## [WHAT THE TASK ASKS]
Render all of the data below as a JSON list of strings, one string per line, skipping blank lines and leaving out the pictures.

## [RECORDS FOR PROCESSING]

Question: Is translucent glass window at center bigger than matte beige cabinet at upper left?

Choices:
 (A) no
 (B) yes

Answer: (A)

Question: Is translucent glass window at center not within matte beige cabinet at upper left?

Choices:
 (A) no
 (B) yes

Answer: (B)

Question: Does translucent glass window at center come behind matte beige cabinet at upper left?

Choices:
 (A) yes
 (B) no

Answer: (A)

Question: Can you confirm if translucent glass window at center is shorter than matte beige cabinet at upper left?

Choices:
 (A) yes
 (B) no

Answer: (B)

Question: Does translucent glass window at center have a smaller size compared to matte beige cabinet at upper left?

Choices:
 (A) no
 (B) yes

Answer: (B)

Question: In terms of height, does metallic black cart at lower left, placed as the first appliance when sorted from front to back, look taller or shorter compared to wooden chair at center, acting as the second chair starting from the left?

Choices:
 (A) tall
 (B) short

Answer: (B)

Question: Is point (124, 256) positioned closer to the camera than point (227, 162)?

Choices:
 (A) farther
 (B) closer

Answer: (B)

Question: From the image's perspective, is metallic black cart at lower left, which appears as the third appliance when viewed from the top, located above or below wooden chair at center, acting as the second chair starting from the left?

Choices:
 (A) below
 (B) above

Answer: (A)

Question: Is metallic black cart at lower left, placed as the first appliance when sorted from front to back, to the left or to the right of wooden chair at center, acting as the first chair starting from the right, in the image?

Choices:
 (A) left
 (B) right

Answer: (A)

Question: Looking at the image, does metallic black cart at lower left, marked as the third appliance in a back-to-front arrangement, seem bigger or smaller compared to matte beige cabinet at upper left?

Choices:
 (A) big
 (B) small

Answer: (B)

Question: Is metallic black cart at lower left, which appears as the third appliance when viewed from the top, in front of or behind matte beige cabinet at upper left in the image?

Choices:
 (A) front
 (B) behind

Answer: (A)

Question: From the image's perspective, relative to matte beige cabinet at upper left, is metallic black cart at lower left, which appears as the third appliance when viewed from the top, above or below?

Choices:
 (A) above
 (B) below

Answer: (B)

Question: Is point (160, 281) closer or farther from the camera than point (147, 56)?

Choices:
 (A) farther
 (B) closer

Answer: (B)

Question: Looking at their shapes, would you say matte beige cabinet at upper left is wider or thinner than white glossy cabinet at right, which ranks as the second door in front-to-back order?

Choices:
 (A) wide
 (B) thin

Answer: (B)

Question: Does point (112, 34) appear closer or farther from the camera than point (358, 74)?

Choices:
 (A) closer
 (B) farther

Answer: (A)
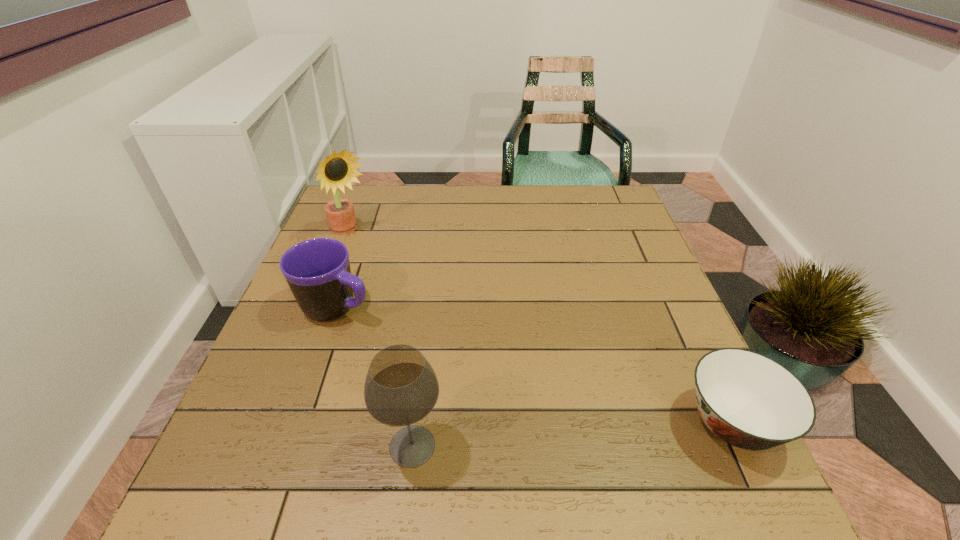
You are a GUI agent. You are given a task and a screenshot of the screen. Output one action in this format:
    pyautogui.click(x=<x>, y=<y>)
    Task: Click on the vacant area situated 0.380m on the face of the sunflower
    The height and width of the screenshot is (540, 960).
    Given the screenshot: What is the action you would take?
    pyautogui.click(x=442, y=324)

Where is `vacant space situated 0.180m on the face of the sunflower`? This screenshot has width=960, height=540. vacant space situated 0.180m on the face of the sunflower is located at coordinates (396, 278).

You are a GUI agent. You are given a task and a screenshot of the screen. Output one action in this format:
    pyautogui.click(x=<x>, y=<y>)
    Task: Click on the vacant space located 0.260m with the handle on the side of the third nearest object
    The height and width of the screenshot is (540, 960).
    Given the screenshot: What is the action you would take?
    pyautogui.click(x=468, y=363)

Where is `vacant area situated with the handle on the side of the third nearest object`? Image resolution: width=960 pixels, height=540 pixels. vacant area situated with the handle on the side of the third nearest object is located at coordinates (424, 342).

Locate an element on the screen. free location located 0.190m with the handle on the side of the third nearest object is located at coordinates (440, 349).

Locate an element on the screen. The height and width of the screenshot is (540, 960). object located at the far edge is located at coordinates 338,170.

Where is `wineglass positioned at the near edge`? Image resolution: width=960 pixels, height=540 pixels. wineglass positioned at the near edge is located at coordinates (401, 388).

Image resolution: width=960 pixels, height=540 pixels. What are the coordinates of `soup bowl located in the near edge section of the desktop` in the screenshot? It's located at (748, 400).

What are the coordinates of `sunflower present at the left edge` in the screenshot? It's located at (338, 170).

Locate an element on the screen. This screenshot has height=540, width=960. mug located at the left edge is located at coordinates (317, 270).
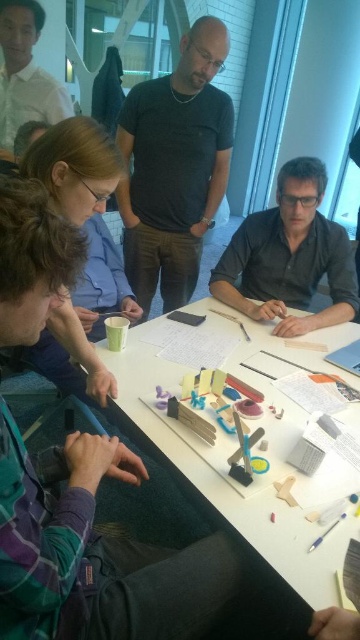
Question: Which is farther from the black matte shirt at center?

Choices:
 (A) matte black shirt at upper center
 (B) white matte table at center

Answer: (B)

Question: Can you confirm if white matte table at center is positioned above black matte shirt at center?

Choices:
 (A) yes
 (B) no

Answer: (B)

Question: Is black matte shirt at center positioned at the back of matte black shirt at upper center?

Choices:
 (A) yes
 (B) no

Answer: (B)

Question: Among these points, which one is farthest from the camera?

Choices:
 (A) (186, 120)
 (B) (295, 186)

Answer: (A)

Question: Is the position of white matte table at center less distant than that of matte black shirt at lower right?

Choices:
 (A) yes
 (B) no

Answer: (A)

Question: Which of these objects is positioned closest to the matte black shirt at lower right?

Choices:
 (A) white matte table at center
 (B) matte black shirt at upper center
 (C) black matte shirt at center

Answer: (A)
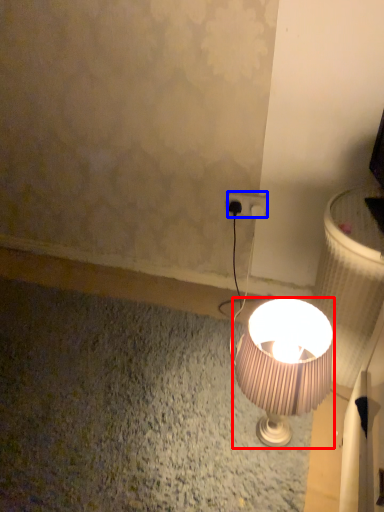
Question: Which point is closer to the camera, lamp (highlighted by a red box) or power plugs and sockets (highlighted by a blue box)?

Choices:
 (A) lamp
 (B) power plugs and sockets

Answer: (A)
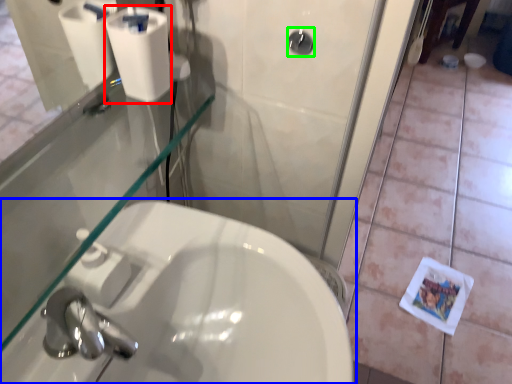
Question: Estimate the real-world distances between objects in this image. Which object is closer to toilet paper (highlighted by a red box), sink (highlighted by a blue box) or shower (highlighted by a green box)?

Choices:
 (A) sink
 (B) shower

Answer: (B)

## [OUTPUT OF THE EXERCISE]
[
  "Question: Is translucent glass window at center bigger than matte beige cabinet at upper left?",
  "Choices:",
  " (A) no",
  " (B) yes",
  "Answer: (A)",
  "Question: Is translucent glass window at center not within matte beige cabinet at upper left?",
  "Choices:",
  " (A) no",
  " (B) yes",
  "Answer: (B)",
  "Question: Does translucent glass window at center come behind matte beige cabinet at upper left?",
  "Choices:",
  " (A) yes",
  " (B) no",
  "Answer: (A)",
  "Question: Can you confirm if translucent glass window at center is shorter than matte beige cabinet at upper left?",
  "Choices:",
  " (A) yes",
  " (B) no",
  "Answer: (B)",
  "Question: Does translucent glass window at center have a smaller size compared to matte beige cabinet at upper left?",
  "Choices:",
  " (A) no",
  " (B) yes",
  "Answer: (B)",
  "Question: In terms of height, does metallic black cart at lower left, placed as the first appliance when sorted from front to back, look taller or shorter compared to wooden chair at center, acting as the second chair starting from the left?",
  "Choices:",
  " (A) tall",
  " (B) short",
  "Answer: (B)",
  "Question: Is point (124, 256) positioned closer to the camera than point (227, 162)?",
  "Choices:",
  " (A) farther",
  " (B) closer",
  "Answer: (B)",
  "Question: From the image's perspective, is metallic black cart at lower left, which appears as the third appliance when viewed from the top, located above or below wooden chair at center, acting as the second chair starting from the left?",
  "Choices:",
  " (A) below",
  " (B) above",
  "Answer: (A)",
  "Question: Is metallic black cart at lower left, placed as the first appliance when sorted from front to back, to the left or to the right of wooden chair at center, acting as the first chair starting from the right, in the image?",
  "Choices:",
  " (A) left",
  " (B) right",
  "Answer: (A)",
  "Question: Looking at the image, does metallic black cart at lower left, marked as the third appliance in a back-to-front arrangement, seem bigger or smaller compared to matte beige cabinet at upper left?",
  "Choices:",
  " (A) big",
  " (B) small",
  "Answer: (B)",
  "Question: Is metallic black cart at lower left, which appears as the third appliance when viewed from the top, in front of or behind matte beige cabinet at upper left in the image?",
  "Choices:",
  " (A) front",
  " (B) behind",
  "Answer: (A)",
  "Question: From the image's perspective, relative to matte beige cabinet at upper left, is metallic black cart at lower left, which appears as the third appliance when viewed from the top, above or below?",
  "Choices:",
  " (A) above",
  " (B) below",
  "Answer: (B)",
  "Question: Is point (160, 281) closer or farther from the camera than point (147, 56)?",
  "Choices:",
  " (A) farther",
  " (B) closer",
  "Answer: (B)",
  "Question: Looking at their shapes, would you say matte beige cabinet at upper left is wider or thinner than white glossy cabinet at right, which ranks as the second door in front-to-back order?",
  "Choices:",
  " (A) wide",
  " (B) thin",
  "Answer: (B)",
  "Question: Does point (112, 34) appear closer or farther from the camera than point (358, 74)?",
  "Choices:",
  " (A) closer",
  " (B) farther",
  "Answer: (A)",
  "You are a GUI agent. You are given a task and a screenshot of the screen. Output one action in this format:",
  "    pyautogui.click(x=<x>, y=<y>)",
  "    Task: Click on the vacant area situated 0.380m on the face of the sunflower",
  "    The height and width of the screenshot is (540, 960).",
  "    Given the screenshot: What is the action you would take?",
  "    pyautogui.click(x=442, y=324)",
  "Where is `vacant space situated 0.180m on the face of the sunflower`? This screenshot has width=960, height=540. vacant space situated 0.180m on the face of the sunflower is located at coordinates (396, 278).",
  "You are a GUI agent. You are given a task and a screenshot of the screen. Output one action in this format:",
  "    pyautogui.click(x=<x>, y=<y>)",
  "    Task: Click on the vacant space located 0.260m with the handle on the side of the third nearest object",
  "    The height and width of the screenshot is (540, 960).",
  "    Given the screenshot: What is the action you would take?",
  "    pyautogui.click(x=468, y=363)",
  "Where is `vacant area situated with the handle on the side of the third nearest object`? Image resolution: width=960 pixels, height=540 pixels. vacant area situated with the handle on the side of the third nearest object is located at coordinates (424, 342).",
  "Locate an element on the screen. free location located 0.190m with the handle on the side of the third nearest object is located at coordinates (440, 349).",
  "Locate an element on the screen. The height and width of the screenshot is (540, 960). object located at the far edge is located at coordinates 338,170.",
  "Where is `wineglass positioned at the near edge`? Image resolution: width=960 pixels, height=540 pixels. wineglass positioned at the near edge is located at coordinates (401, 388).",
  "Image resolution: width=960 pixels, height=540 pixels. What are the coordinates of `soup bowl located in the near edge section of the desktop` in the screenshot? It's located at (748, 400).",
  "What are the coordinates of `sunflower present at the left edge` in the screenshot? It's located at (338, 170).",
  "Locate an element on the screen. This screenshot has height=540, width=960. mug located at the left edge is located at coordinates (317, 270).",
  "Question: Which is farther from the black matte shirt at center?",
  "Choices:",
  " (A) matte black shirt at upper center",
  " (B) white matte table at center",
  "Answer: (B)",
  "Question: Can you confirm if white matte table at center is positioned above black matte shirt at center?",
  "Choices:",
  " (A) yes",
  " (B) no",
  "Answer: (B)",
  "Question: Is black matte shirt at center positioned at the back of matte black shirt at upper center?",
  "Choices:",
  " (A) yes",
  " (B) no",
  "Answer: (B)",
  "Question: Among these points, which one is farthest from the camera?",
  "Choices:",
  " (A) (186, 120)",
  " (B) (295, 186)",
  "Answer: (A)",
  "Question: Is the position of white matte table at center less distant than that of matte black shirt at lower right?",
  "Choices:",
  " (A) yes",
  " (B) no",
  "Answer: (A)",
  "Question: Which of these objects is positioned closest to the matte black shirt at lower right?",
  "Choices:",
  " (A) white matte table at center",
  " (B) matte black shirt at upper center",
  " (C) black matte shirt at center",
  "Answer: (A)",
  "Question: Which point is closer to the camera, lamp (highlighted by a red box) or power plugs and sockets (highlighted by a blue box)?",
  "Choices:",
  " (A) lamp",
  " (B) power plugs and sockets",
  "Answer: (A)",
  "Question: Estimate the real-world distances between objects in this image. Which object is closer to toilet paper (highlighted by a red box), sink (highlighted by a blue box) or shower (highlighted by a green box)?",
  "Choices:",
  " (A) sink",
  " (B) shower",
  "Answer: (B)"
]